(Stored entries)
-.-.-
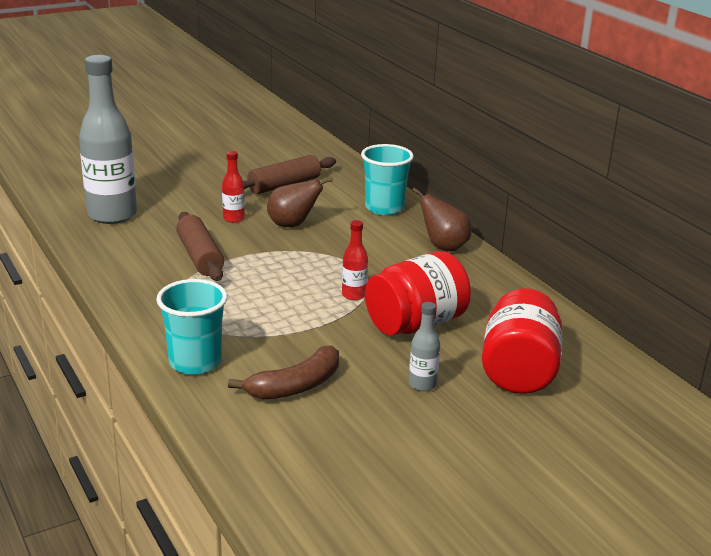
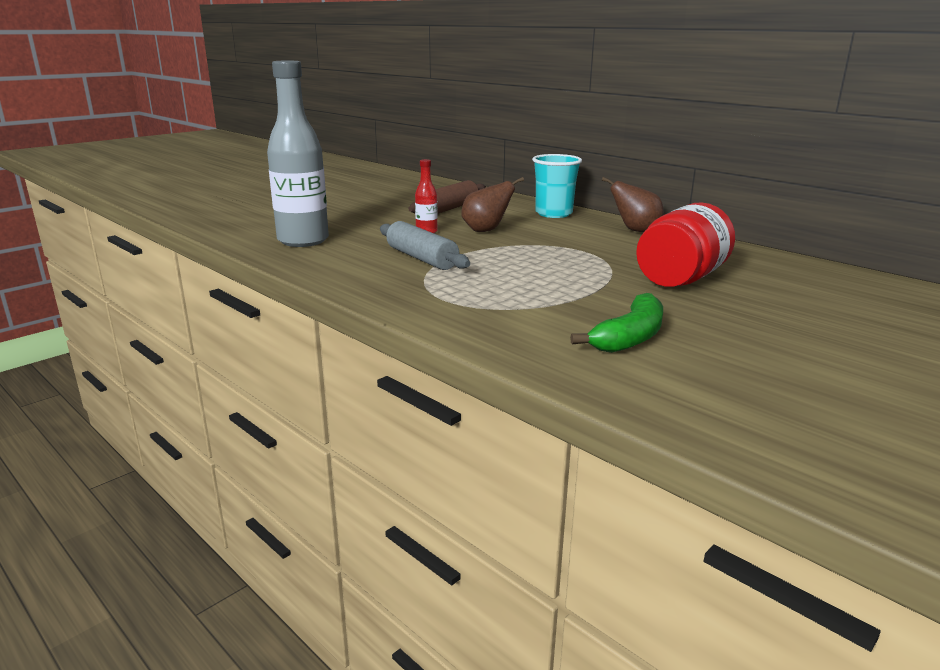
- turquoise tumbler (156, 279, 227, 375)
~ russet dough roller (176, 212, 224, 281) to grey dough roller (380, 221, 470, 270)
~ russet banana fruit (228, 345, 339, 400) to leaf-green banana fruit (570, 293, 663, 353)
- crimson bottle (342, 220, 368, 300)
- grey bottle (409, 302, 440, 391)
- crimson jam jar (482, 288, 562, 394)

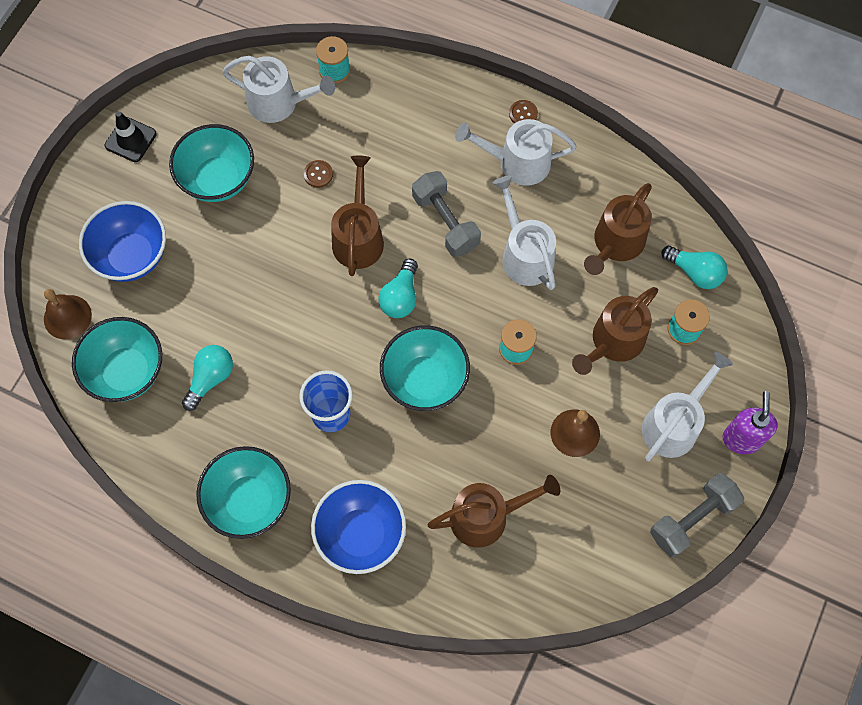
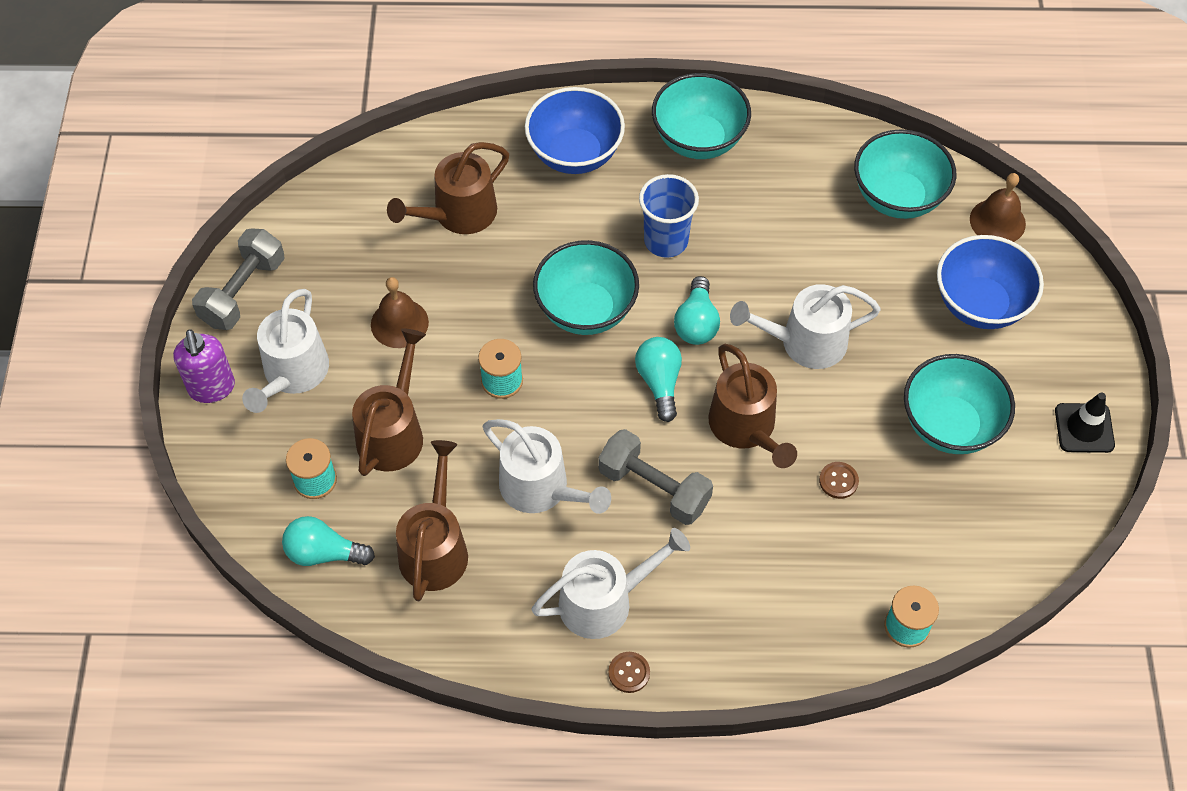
~ turquoise bulb (182, 345, 233, 411) to (674, 276, 720, 345)
~ pure white watering pot (222, 56, 335, 123) to (730, 284, 881, 369)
-.-.-
**What is expected:** Restate the data exactly, though only from the line that contains "- crimson bottle (342, 220, 368, 300)" through its last line, both ends included and with the pictures left out.

**Solution to this exercise:**
- crimson bottle (342, 220, 368, 300)
- grey bottle (409, 302, 440, 391)
- crimson jam jar (482, 288, 562, 394)

~ turquoise bulb (182, 345, 233, 411) to (674, 276, 720, 345)
~ pure white watering pot (222, 56, 335, 123) to (730, 284, 881, 369)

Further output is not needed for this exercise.